> _Task details_: From the data underneath, reproduce exactly the stretch that begins at the line with "(435, 145) = (471, 150): turquoise" and ends after the line with "(572, 341) = (787, 362): blue wallet -> none".

> _Given records_:
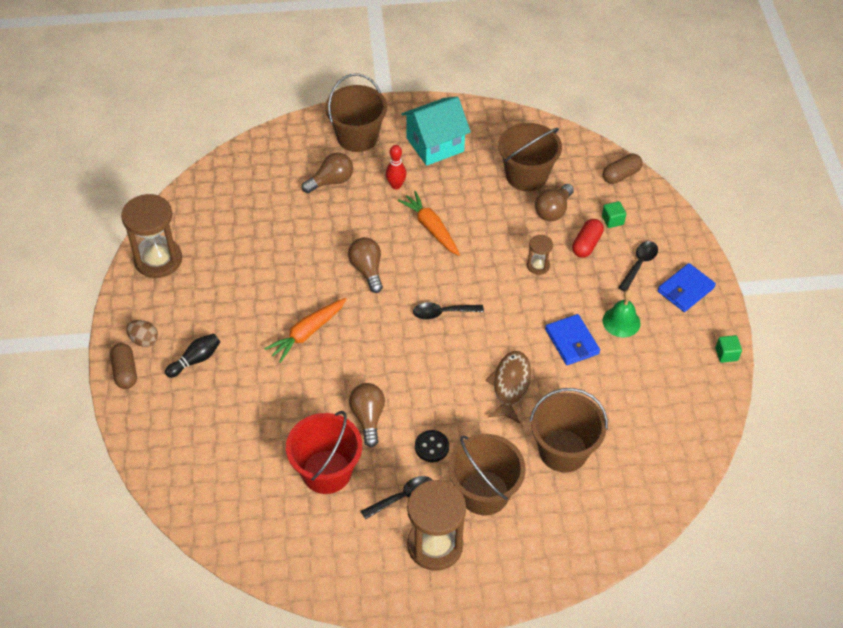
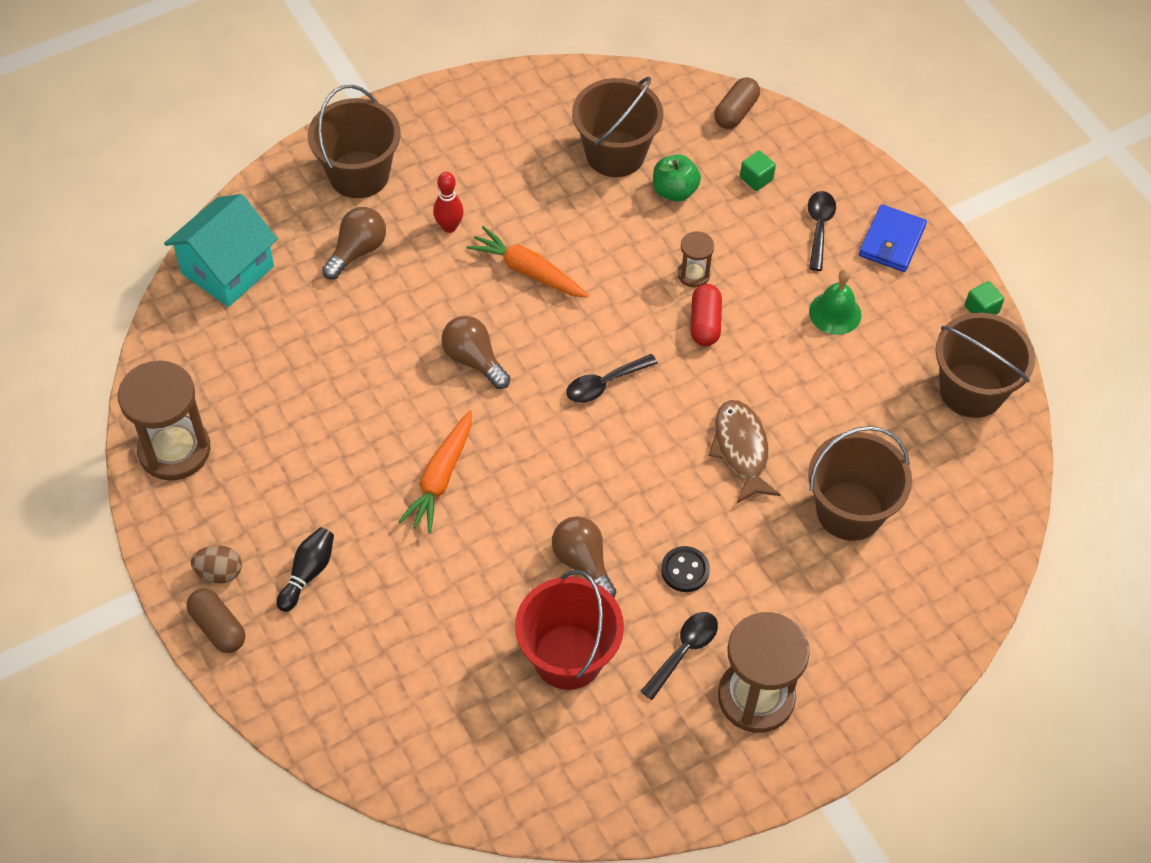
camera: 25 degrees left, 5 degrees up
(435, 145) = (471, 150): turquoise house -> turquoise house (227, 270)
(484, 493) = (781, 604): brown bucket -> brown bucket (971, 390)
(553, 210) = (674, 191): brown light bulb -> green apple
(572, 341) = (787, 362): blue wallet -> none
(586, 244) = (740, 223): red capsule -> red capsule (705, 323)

==

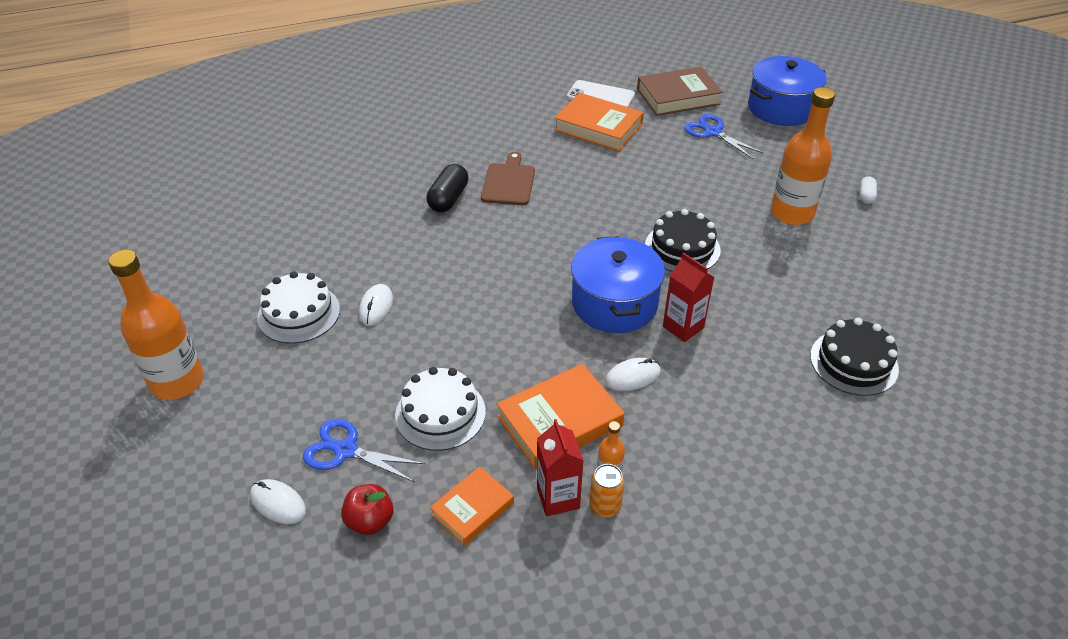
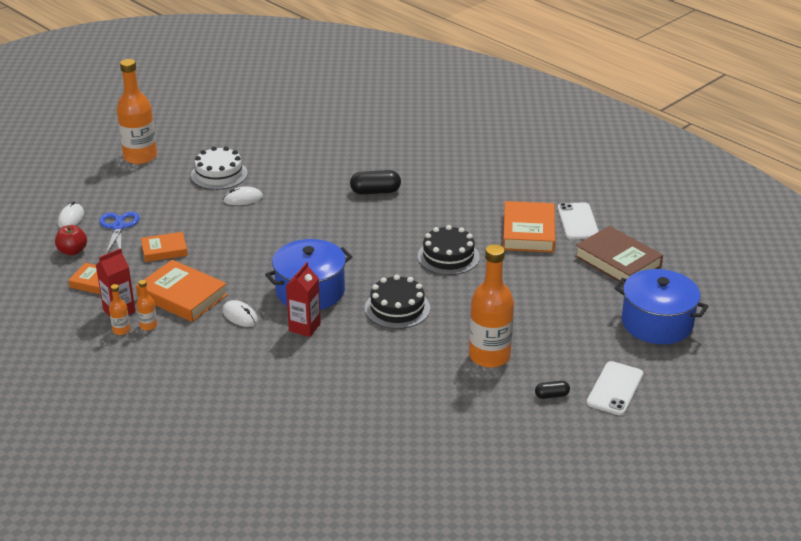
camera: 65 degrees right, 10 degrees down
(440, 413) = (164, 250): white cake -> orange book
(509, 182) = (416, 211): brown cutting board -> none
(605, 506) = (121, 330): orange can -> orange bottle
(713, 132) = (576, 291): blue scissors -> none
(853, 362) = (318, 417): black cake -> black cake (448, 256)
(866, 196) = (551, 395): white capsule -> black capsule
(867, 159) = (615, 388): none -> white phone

> _Problem solution_:
(435, 145) = (471, 150): turquoise house -> turquoise house (227, 270)
(484, 493) = (781, 604): brown bucket -> brown bucket (971, 390)
(553, 210) = (674, 191): brown light bulb -> green apple
(572, 341) = (787, 362): blue wallet -> none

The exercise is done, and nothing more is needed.